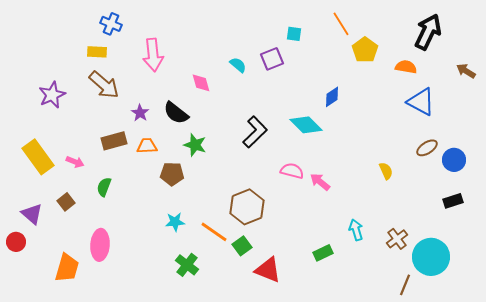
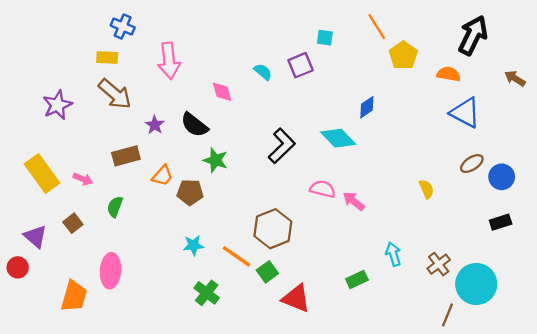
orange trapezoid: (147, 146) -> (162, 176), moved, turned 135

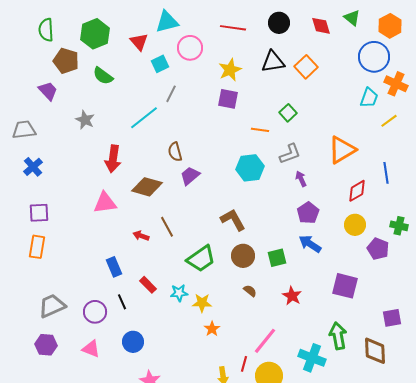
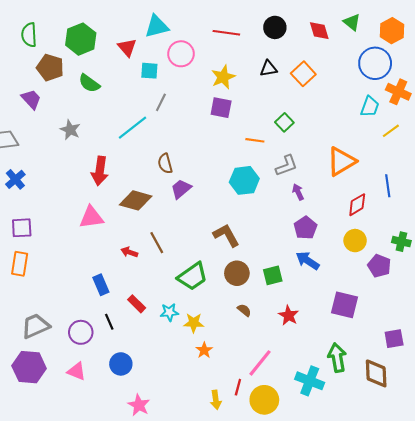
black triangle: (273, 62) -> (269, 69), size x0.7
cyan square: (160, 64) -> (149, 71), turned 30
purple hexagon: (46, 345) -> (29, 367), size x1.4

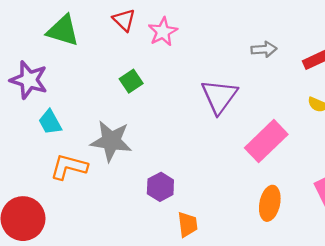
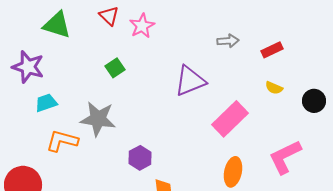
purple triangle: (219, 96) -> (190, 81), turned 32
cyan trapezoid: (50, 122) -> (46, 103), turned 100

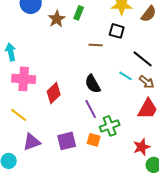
_ _ _ _
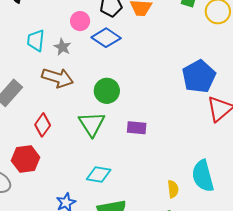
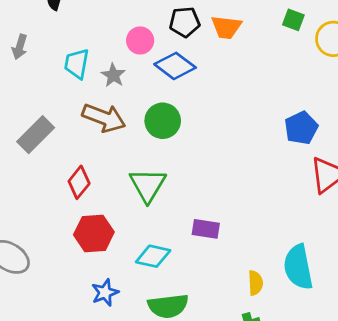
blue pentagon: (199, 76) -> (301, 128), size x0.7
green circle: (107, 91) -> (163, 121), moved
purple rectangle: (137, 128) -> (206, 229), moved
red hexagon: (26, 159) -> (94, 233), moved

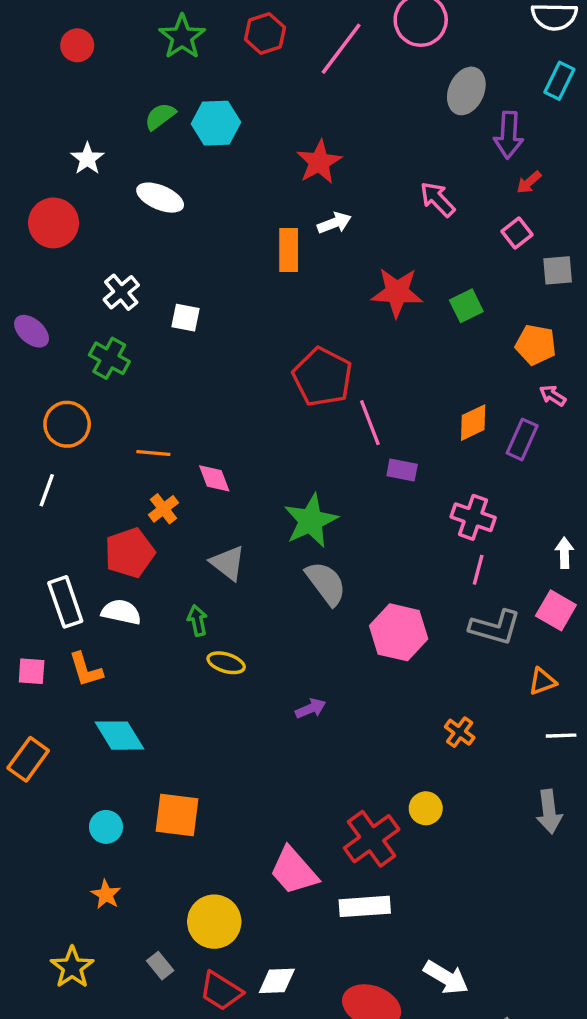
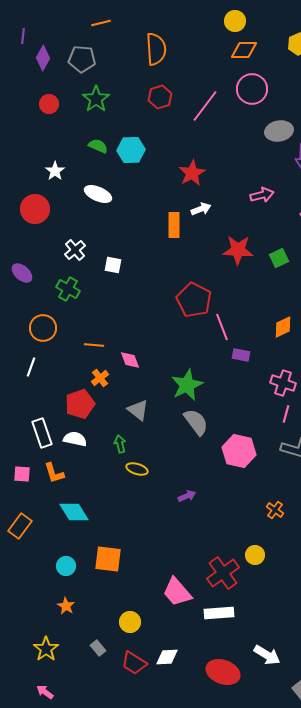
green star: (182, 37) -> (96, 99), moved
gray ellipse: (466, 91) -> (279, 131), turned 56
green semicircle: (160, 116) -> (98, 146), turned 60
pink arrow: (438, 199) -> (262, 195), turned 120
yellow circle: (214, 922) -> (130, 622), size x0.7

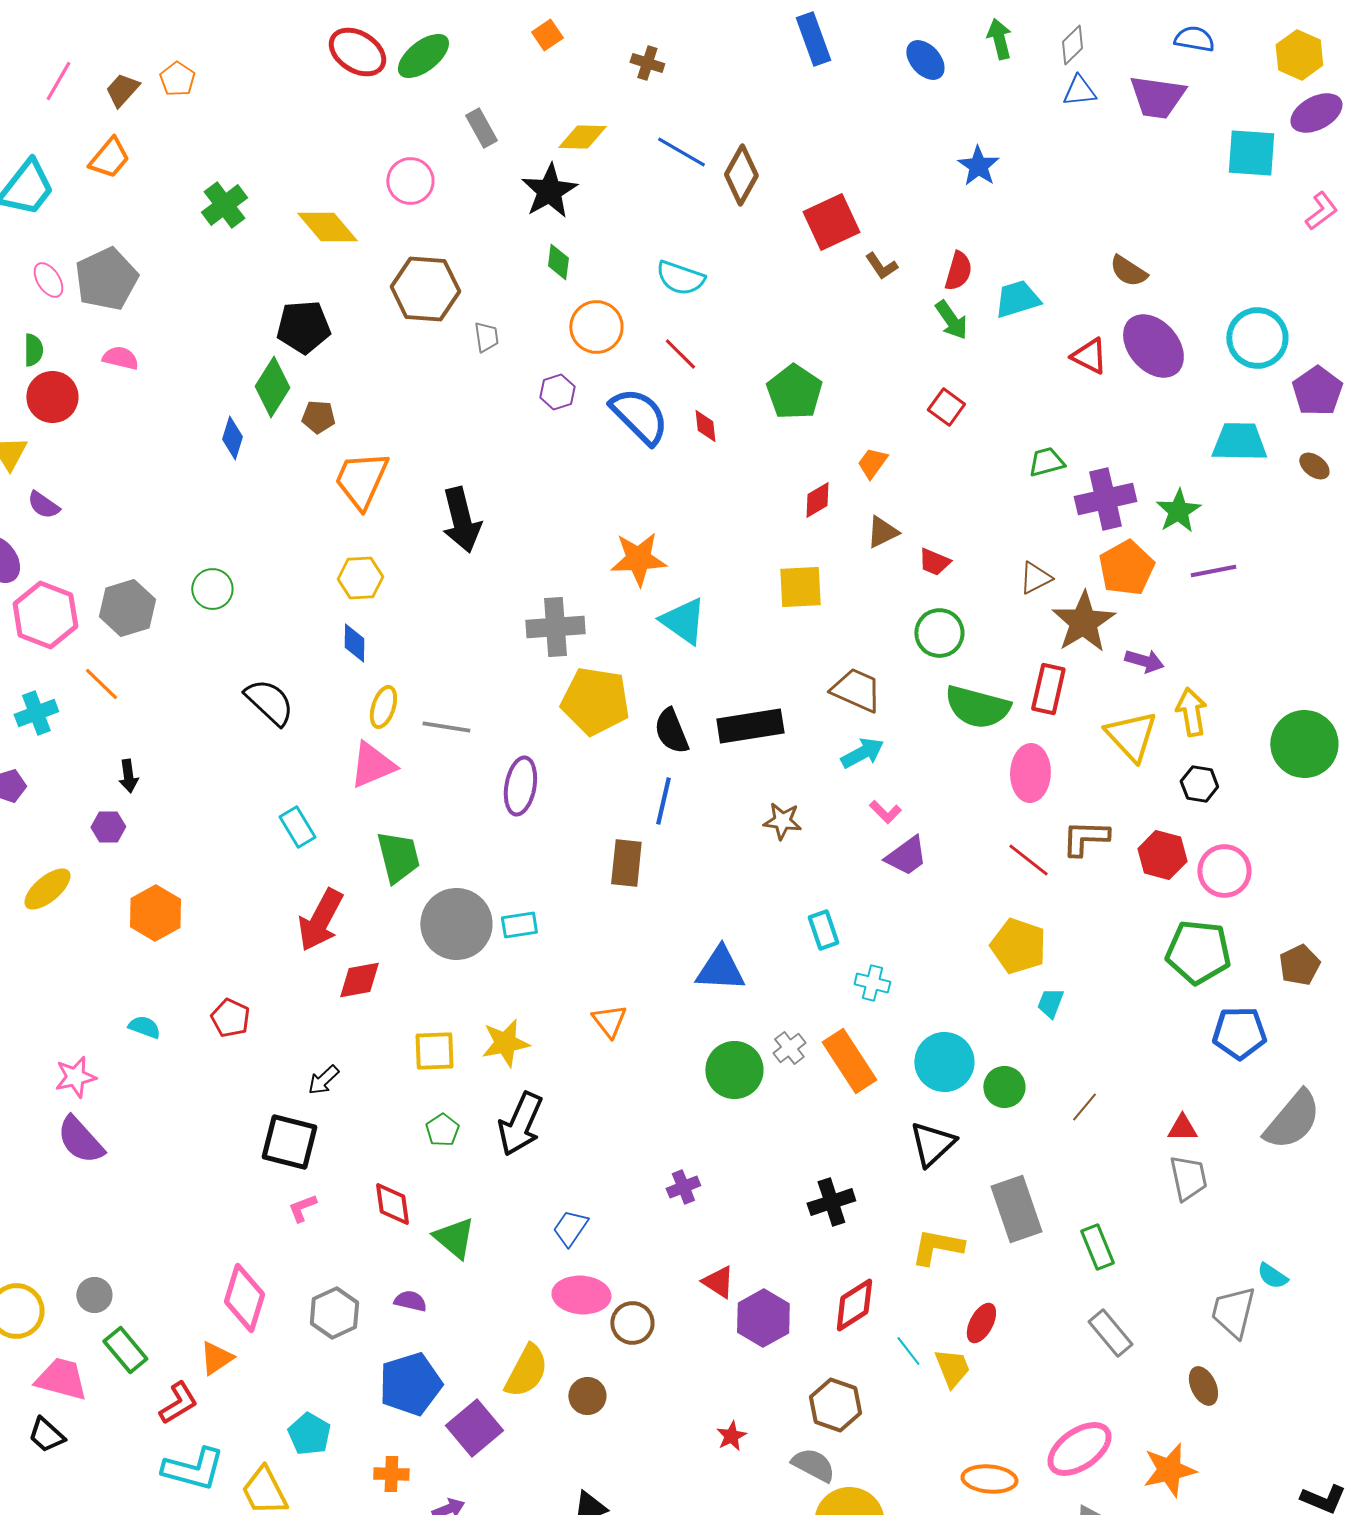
_ _ _ _
| TASK GOAL |
A verbatim reproduction is expected: starting at the line above that has "orange trapezoid: (147, 146)", ending at the line that has "cyan trapezoid: (50, 122)", both included, and with no pictures and no other lines.

| RESPONSE TO THE TASK |
orange trapezoid: (147, 146) -> (162, 176), moved, turned 135

black triangle: (273, 62) -> (269, 69), size x0.7
cyan square: (160, 64) -> (149, 71), turned 30
purple hexagon: (46, 345) -> (29, 367), size x1.4

purple triangle: (219, 96) -> (190, 81), turned 32
cyan trapezoid: (50, 122) -> (46, 103), turned 100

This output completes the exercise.